───── MATERIAL PROVIDED
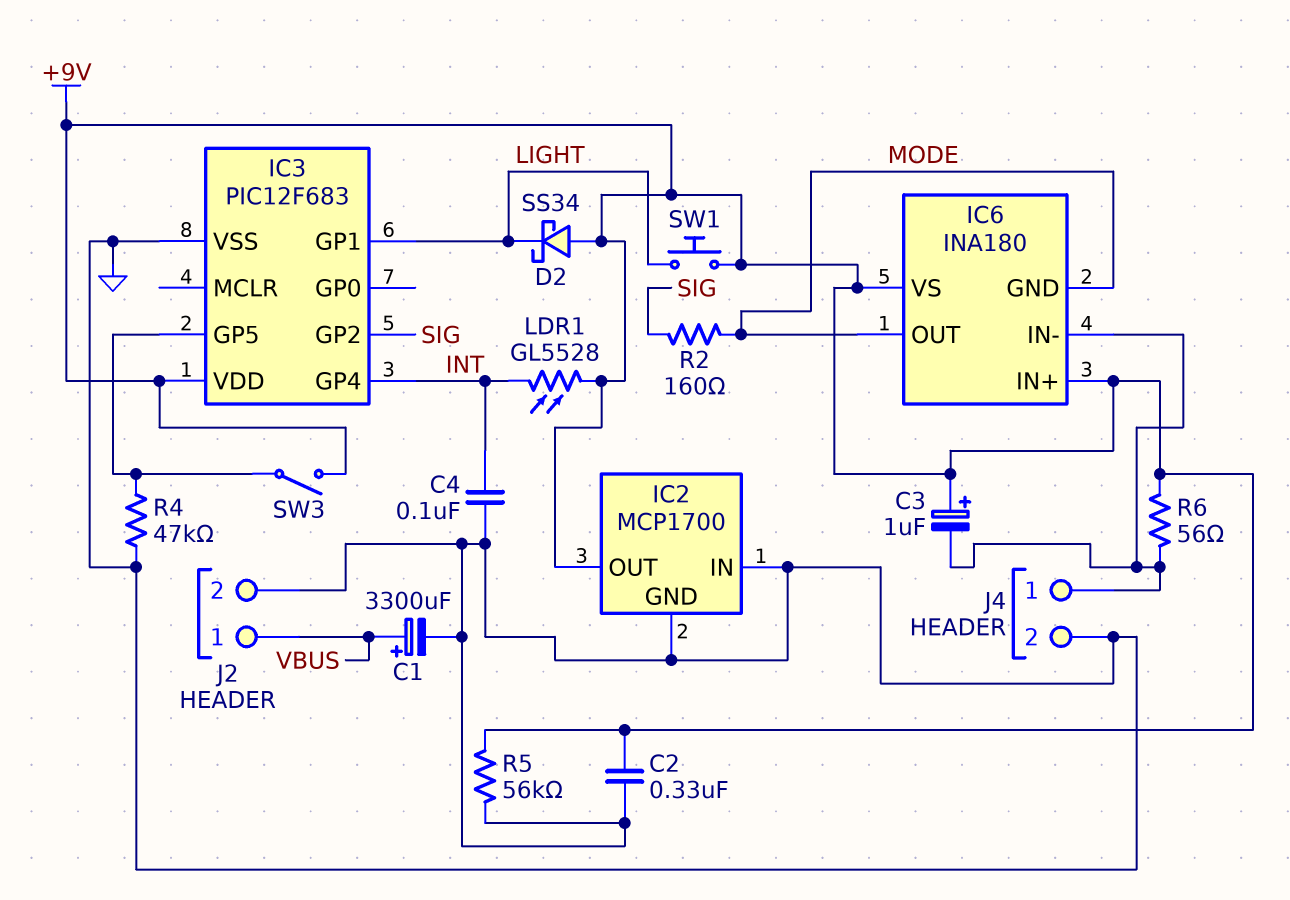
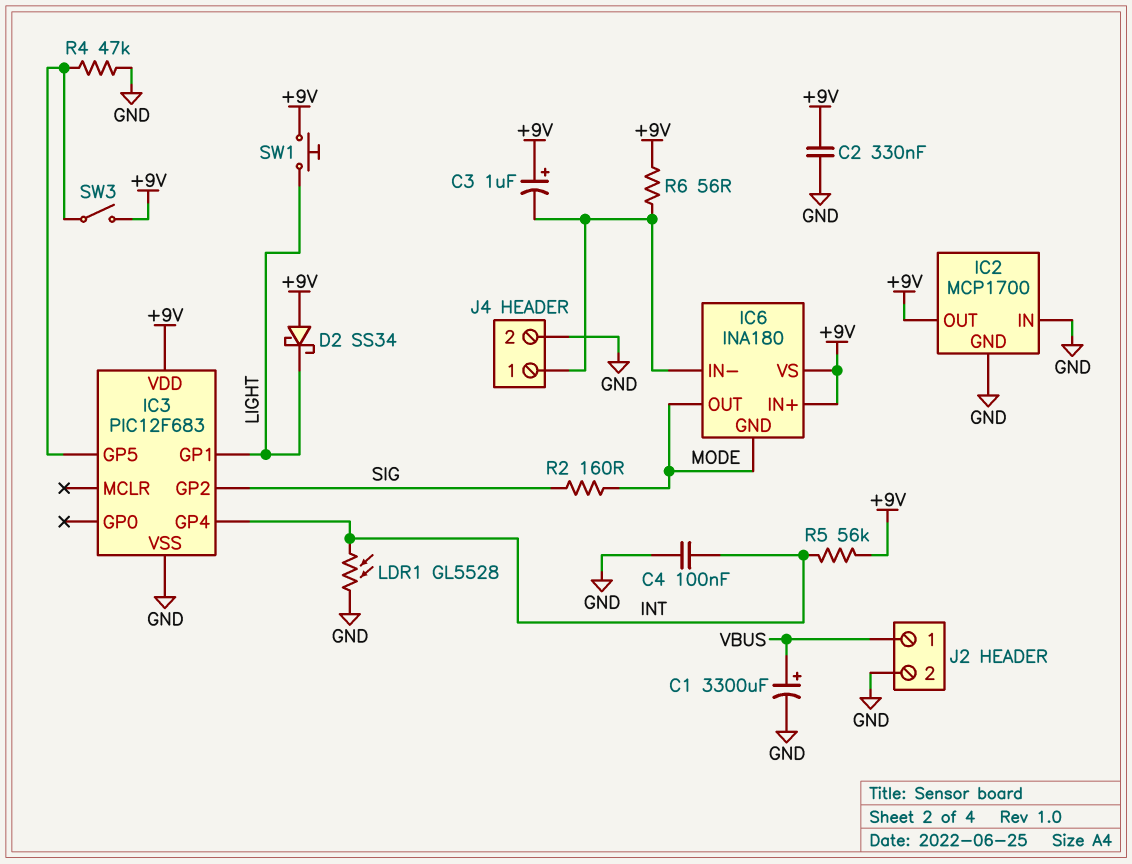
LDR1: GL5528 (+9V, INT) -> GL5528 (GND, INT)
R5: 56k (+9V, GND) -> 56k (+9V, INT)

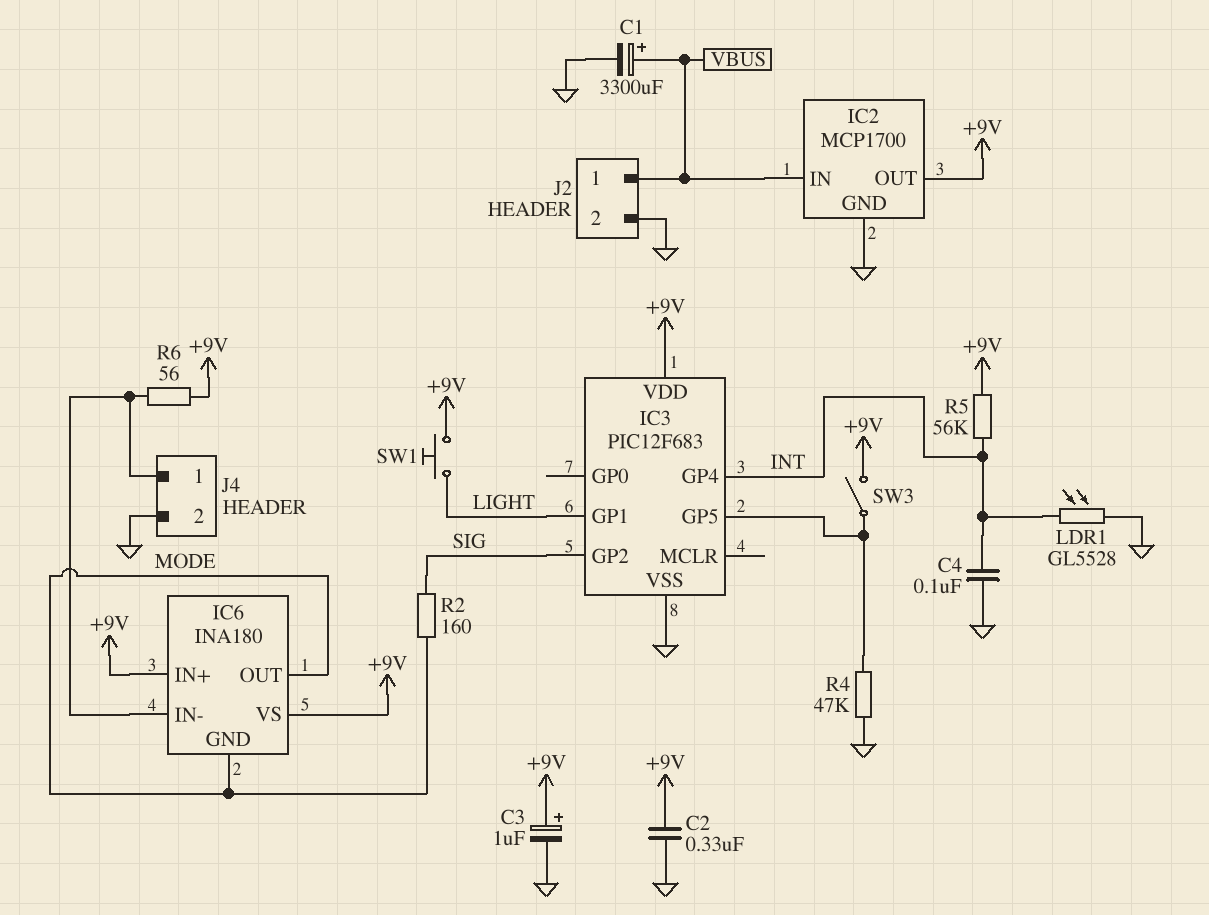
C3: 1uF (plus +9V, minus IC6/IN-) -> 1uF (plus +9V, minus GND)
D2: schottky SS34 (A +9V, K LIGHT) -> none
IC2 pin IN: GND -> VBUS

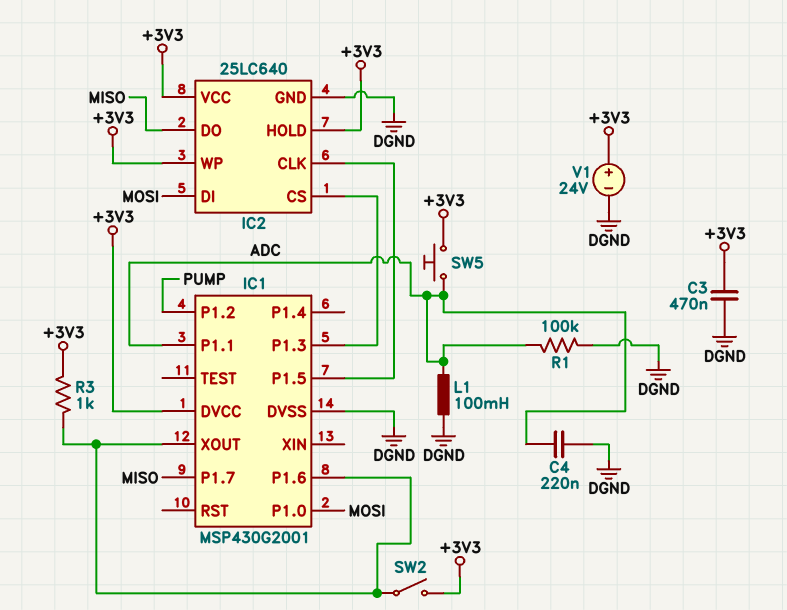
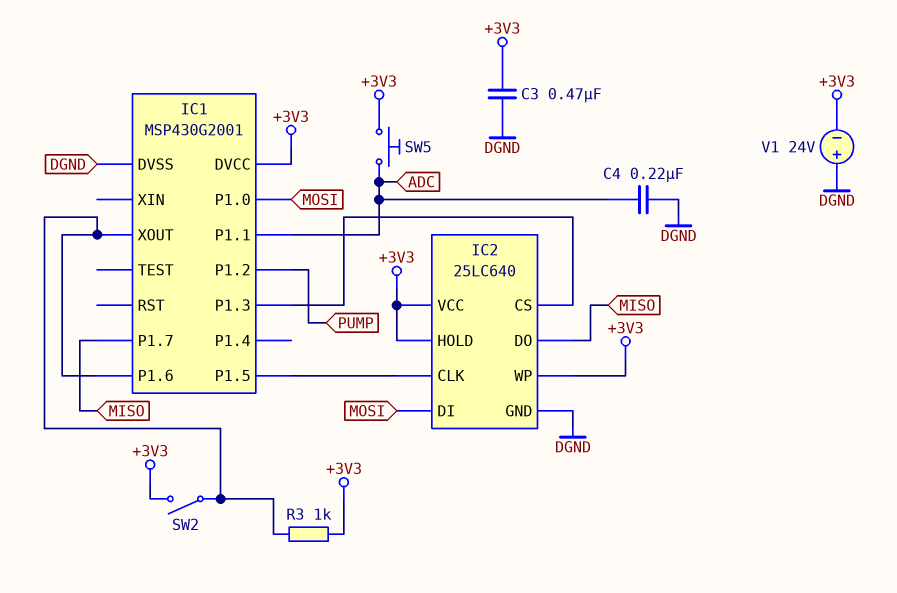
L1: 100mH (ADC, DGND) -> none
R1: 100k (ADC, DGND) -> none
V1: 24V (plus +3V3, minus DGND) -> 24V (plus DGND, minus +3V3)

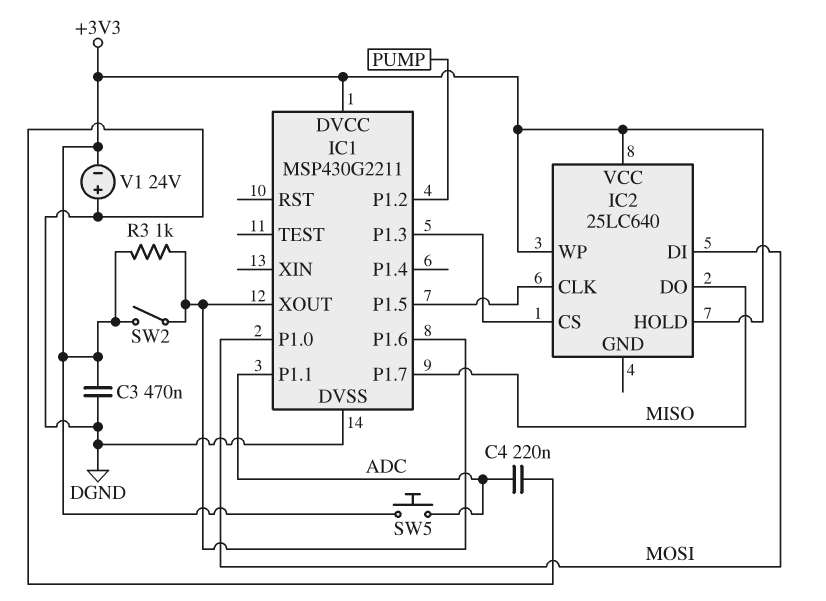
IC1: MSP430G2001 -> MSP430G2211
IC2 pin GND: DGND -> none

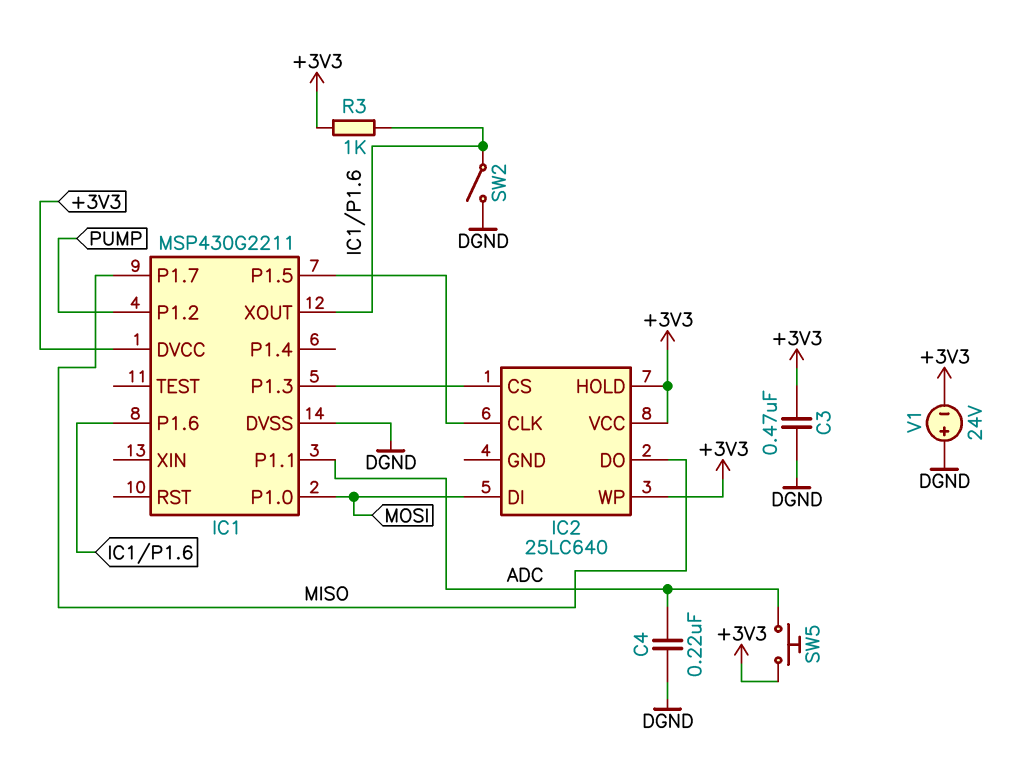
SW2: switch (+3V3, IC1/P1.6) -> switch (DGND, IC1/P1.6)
──────────
- TASK STATEMENT -
Please output all the records above exactly, leaving out every picture.

- TASK OUTPUT -
LDR1: GL5528 (+9V, INT) -> GL5528 (GND, INT)
R5: 56k (+9V, GND) -> 56k (+9V, INT)

C3: 1uF (plus +9V, minus IC6/IN-) -> 1uF (plus +9V, minus GND)
D2: schottky SS34 (A +9V, K LIGHT) -> none
IC2 pin IN: GND -> VBUS

L1: 100mH (ADC, DGND) -> none
R1: 100k (ADC, DGND) -> none
V1: 24V (plus +3V3, minus DGND) -> 24V (plus DGND, minus +3V3)

IC1: MSP430G2001 -> MSP430G2211
IC2 pin GND: DGND -> none

SW2: switch (+3V3, IC1/P1.6) -> switch (DGND, IC1/P1.6)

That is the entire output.